Records for processing:
^^^^^^^^
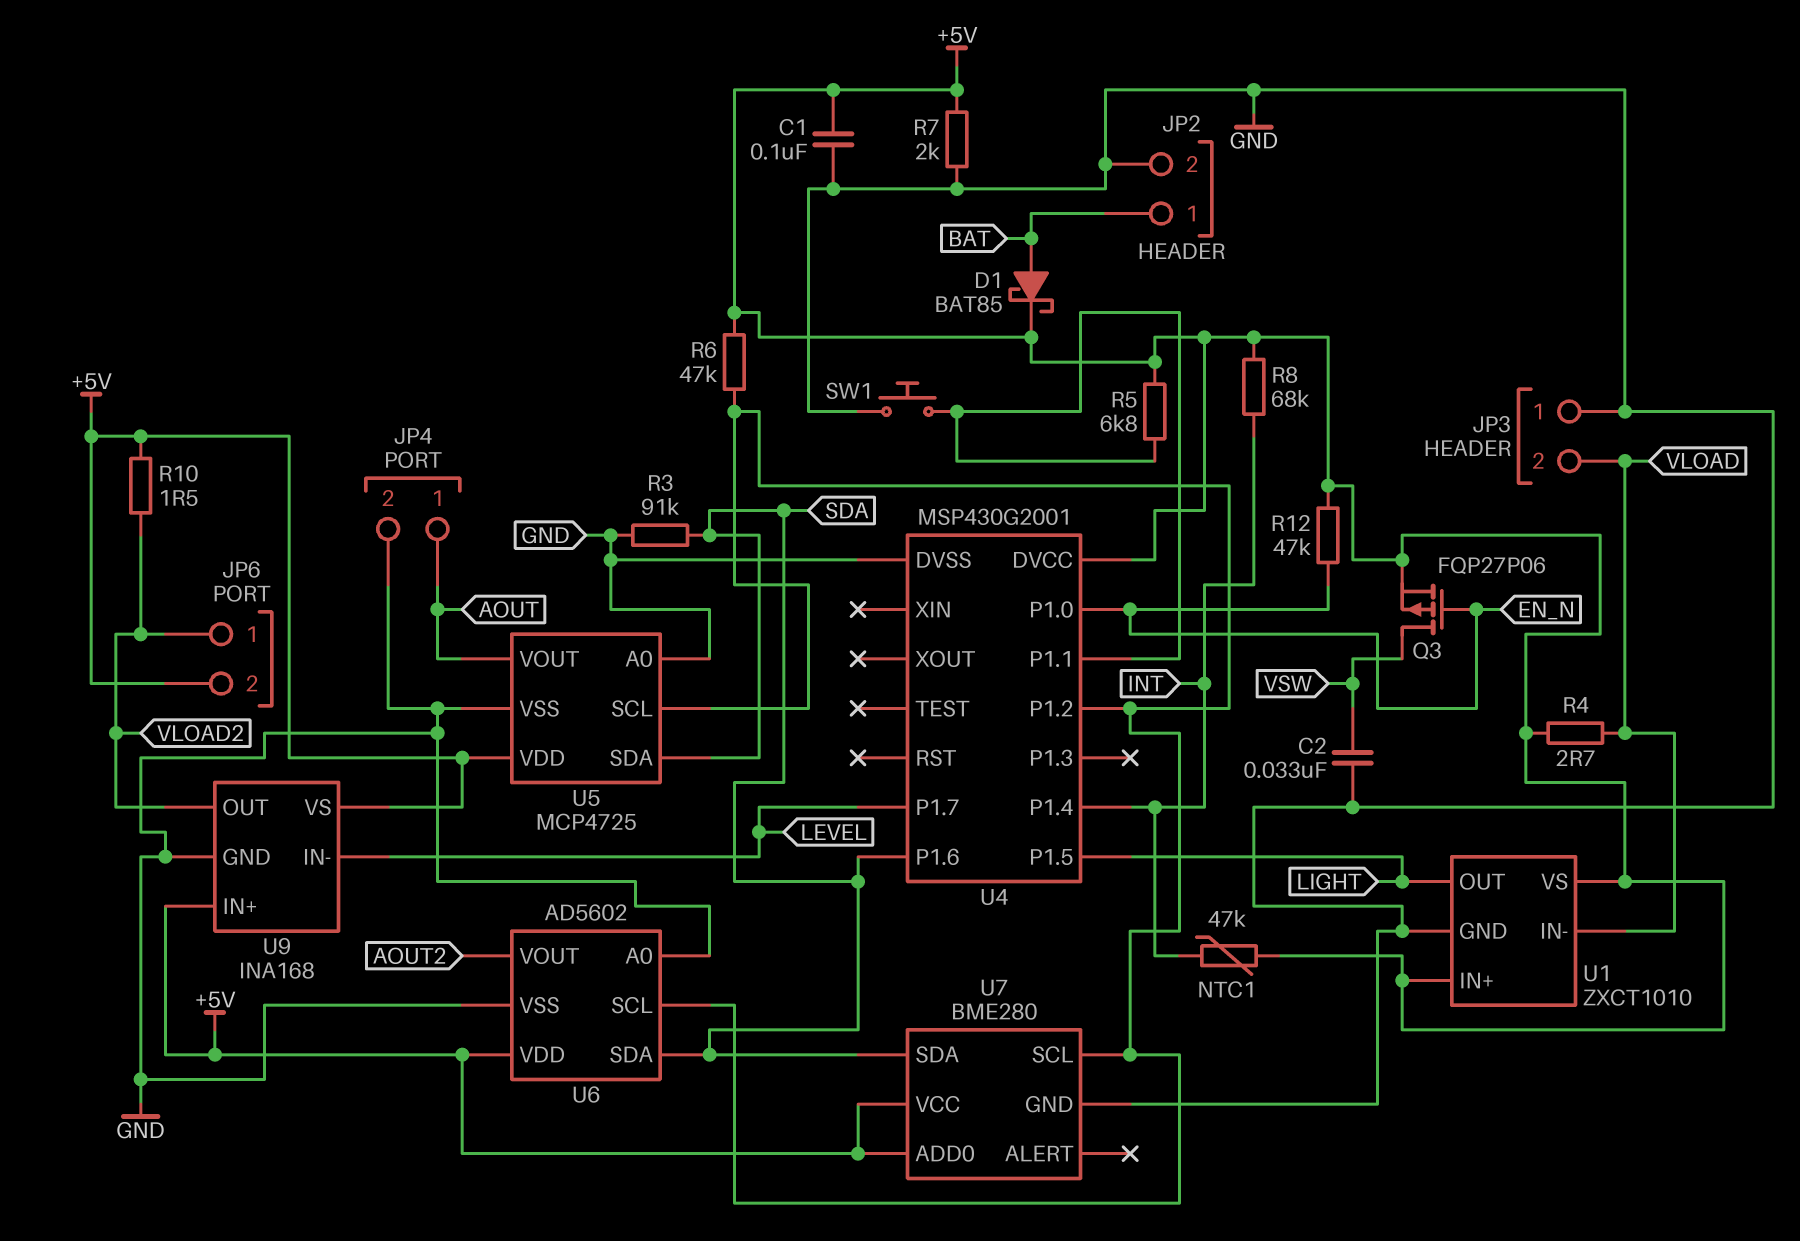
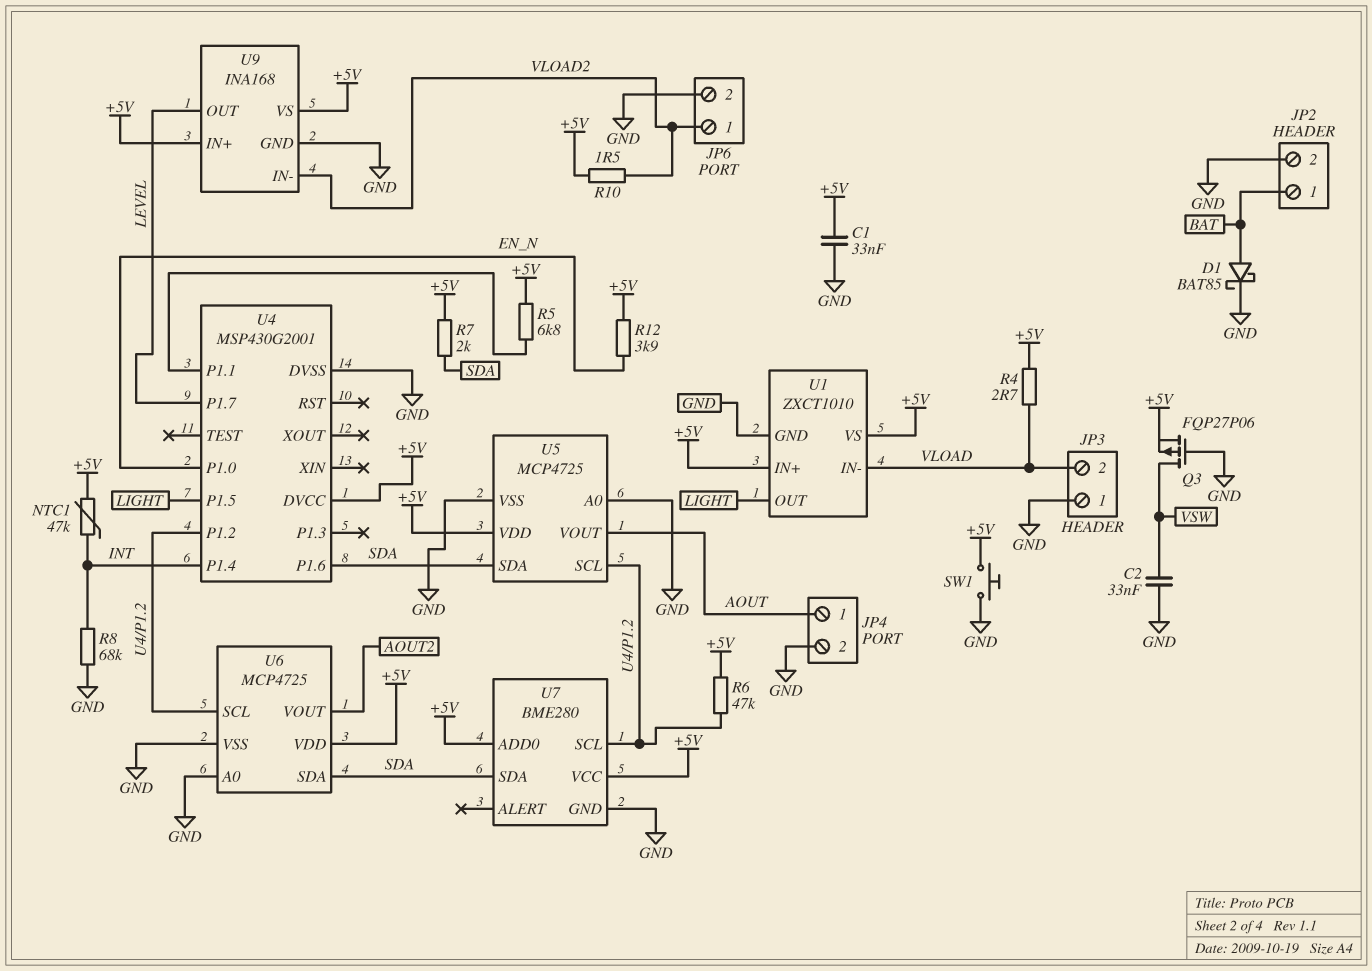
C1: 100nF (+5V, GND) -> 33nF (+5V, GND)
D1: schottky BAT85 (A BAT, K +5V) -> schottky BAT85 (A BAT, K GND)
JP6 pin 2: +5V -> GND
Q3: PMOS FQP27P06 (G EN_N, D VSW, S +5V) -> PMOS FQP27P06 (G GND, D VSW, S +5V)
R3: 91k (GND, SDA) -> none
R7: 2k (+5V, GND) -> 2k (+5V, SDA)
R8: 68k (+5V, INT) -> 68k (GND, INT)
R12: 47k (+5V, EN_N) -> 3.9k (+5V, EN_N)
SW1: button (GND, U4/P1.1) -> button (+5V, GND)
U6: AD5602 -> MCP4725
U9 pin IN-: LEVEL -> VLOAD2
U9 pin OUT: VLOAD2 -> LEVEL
^^^^^^^^
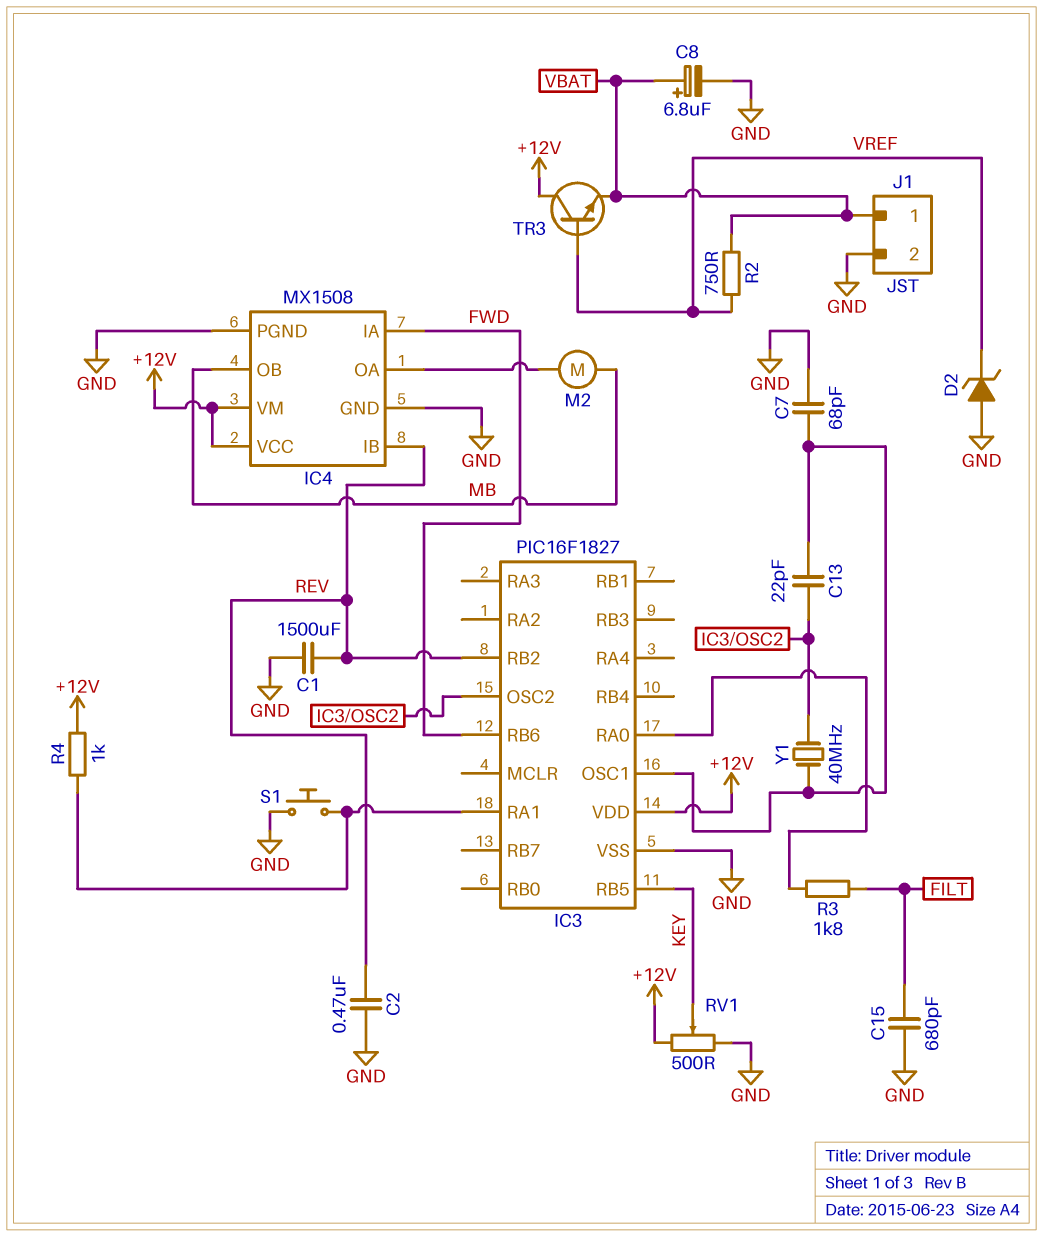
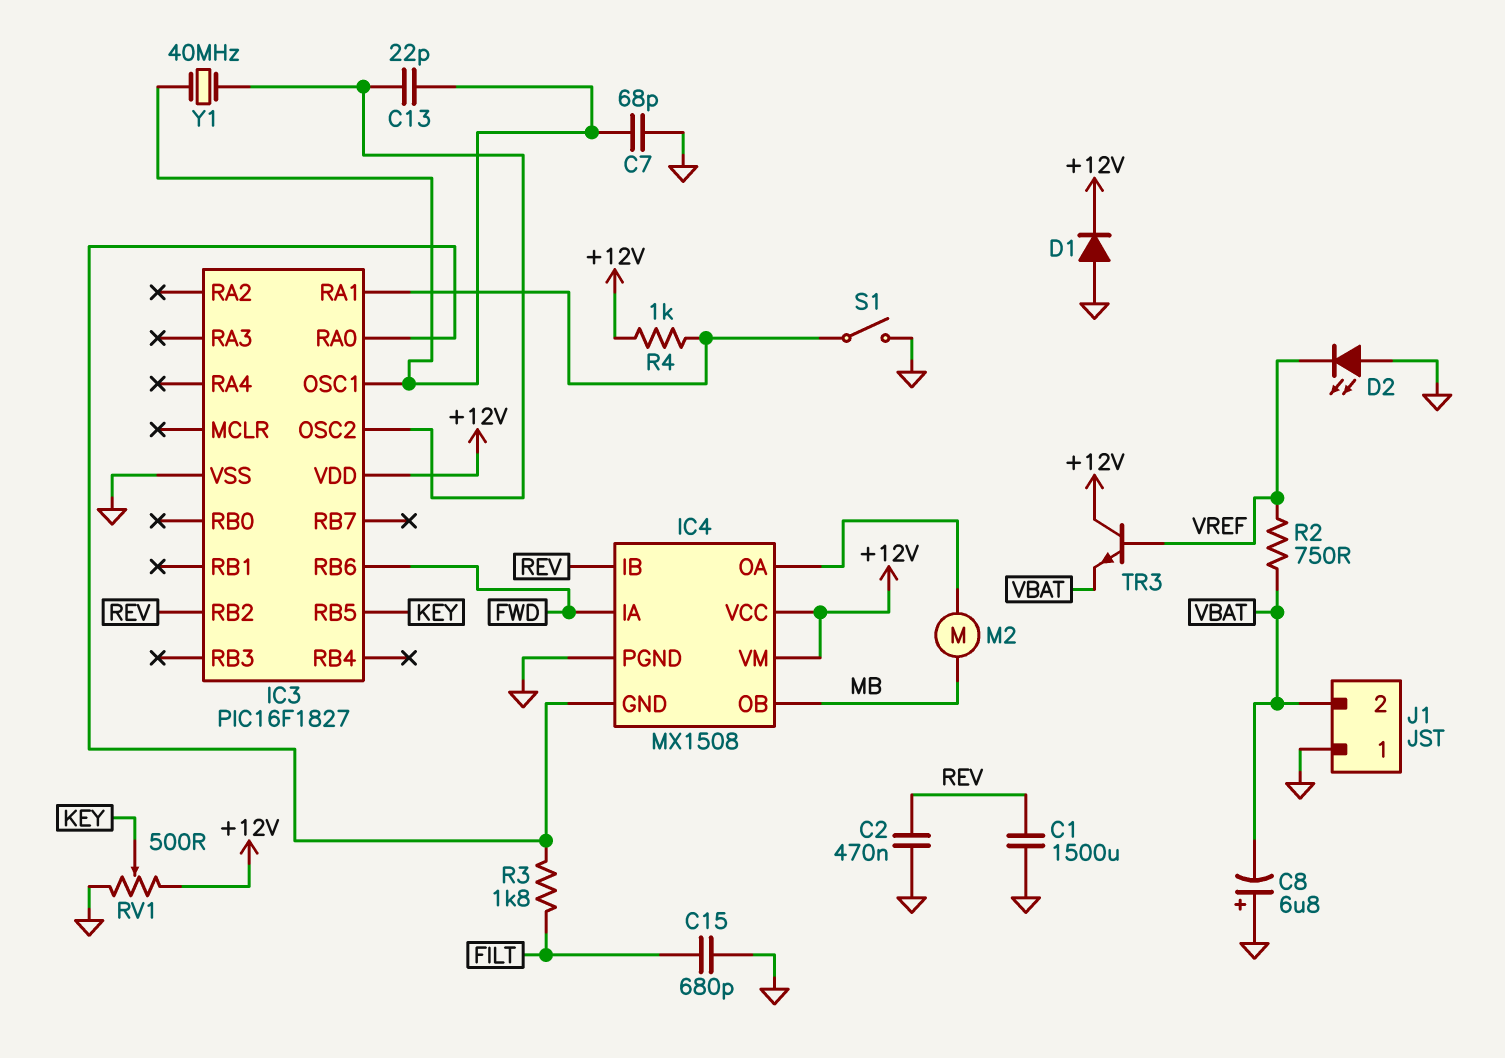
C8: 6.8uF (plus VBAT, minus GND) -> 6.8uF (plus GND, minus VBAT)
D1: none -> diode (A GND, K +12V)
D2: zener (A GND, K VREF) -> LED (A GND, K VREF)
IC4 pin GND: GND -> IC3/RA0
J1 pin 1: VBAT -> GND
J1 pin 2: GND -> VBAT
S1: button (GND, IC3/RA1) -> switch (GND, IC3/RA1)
^^^^^^^^
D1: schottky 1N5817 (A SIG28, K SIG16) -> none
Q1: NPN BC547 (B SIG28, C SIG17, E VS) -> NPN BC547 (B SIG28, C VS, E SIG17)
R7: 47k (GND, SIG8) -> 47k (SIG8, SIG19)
^^^^^^^^
Your task:
Find the word "schottky" in the entries, then copy out every line that has it.

Answer below:
D1: schottky BAT85 (A BAT, K +5V) -> schottky BAT85 (A BAT, K GND)
D1: schottky 1N5817 (A SIG28, K SIG16) -> none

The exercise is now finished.